SUPPLIED DATA:
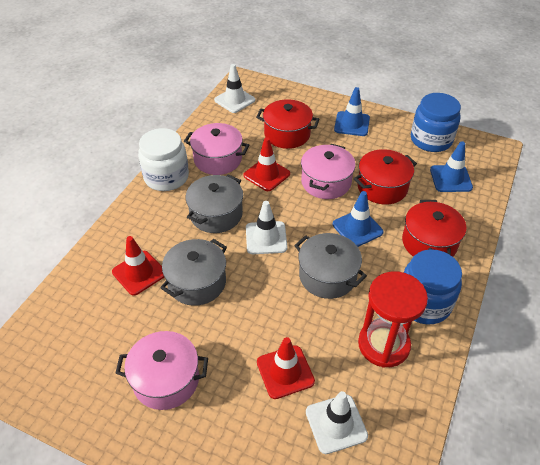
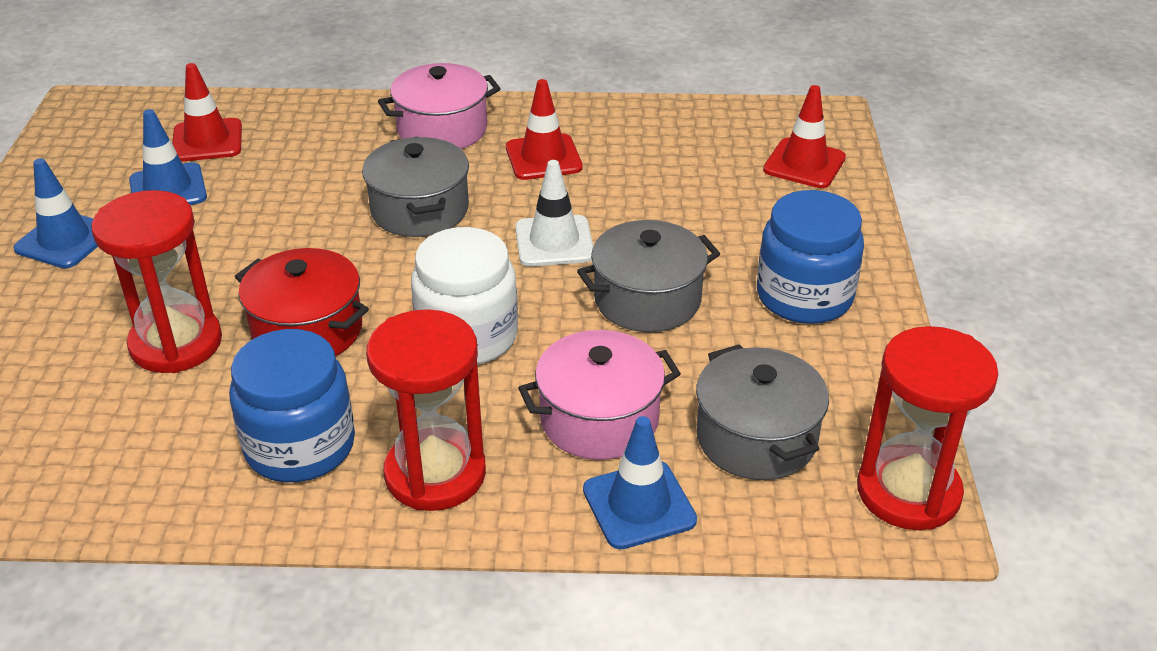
pink pot: 3 -> 2
red hourglass: 1 -> 3
red pot: 3 -> 1
white traffic cone: 3 -> 1

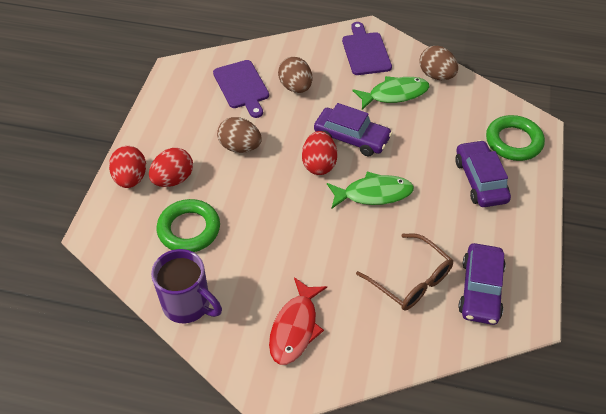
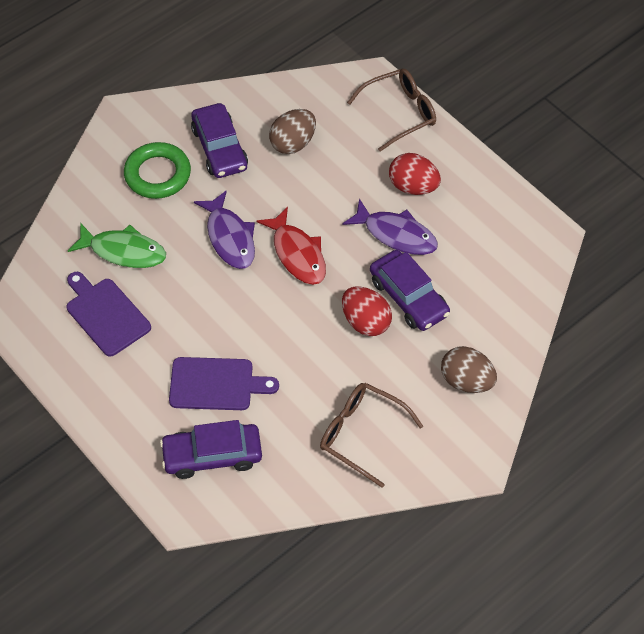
brown egg: 3 -> 2
brown glasses: 1 -> 2
green fish: 2 -> 1
green ring: 2 -> 1
purple fish: 0 -> 2
purple mug: 1 -> 0
red egg: 3 -> 2

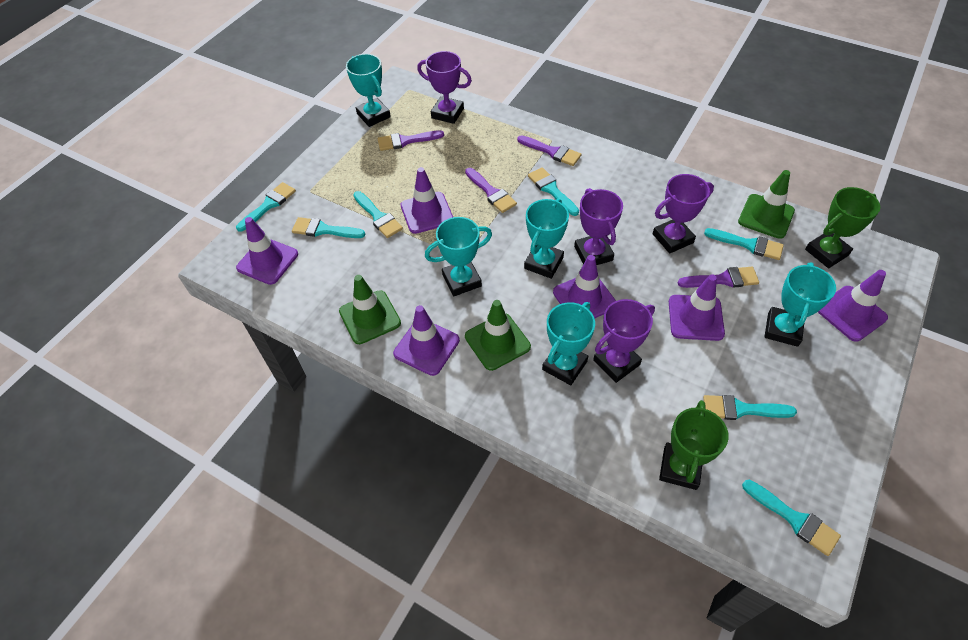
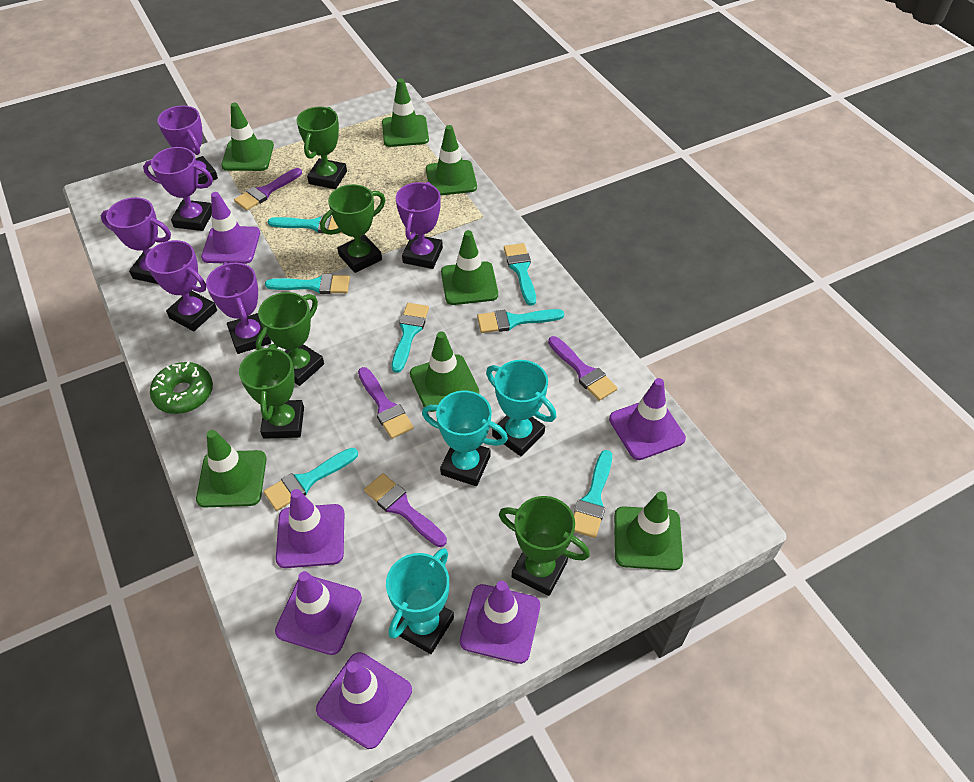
green donut: 0 -> 1
green traffic cone: 3 -> 7
green trophy: 2 -> 5
purple trophy: 4 -> 6
turquoise trophy: 5 -> 3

WORK ITEM: The lines to retype begin with the one containing "purple mug: 1 -> 0" and end with the last line of the records. Reproduce them exactly and omit the pictures.

RESPONSE FOR THIS EXERCISE:
purple mug: 1 -> 0
red egg: 3 -> 2

green donut: 0 -> 1
green traffic cone: 3 -> 7
green trophy: 2 -> 5
purple trophy: 4 -> 6
turquoise trophy: 5 -> 3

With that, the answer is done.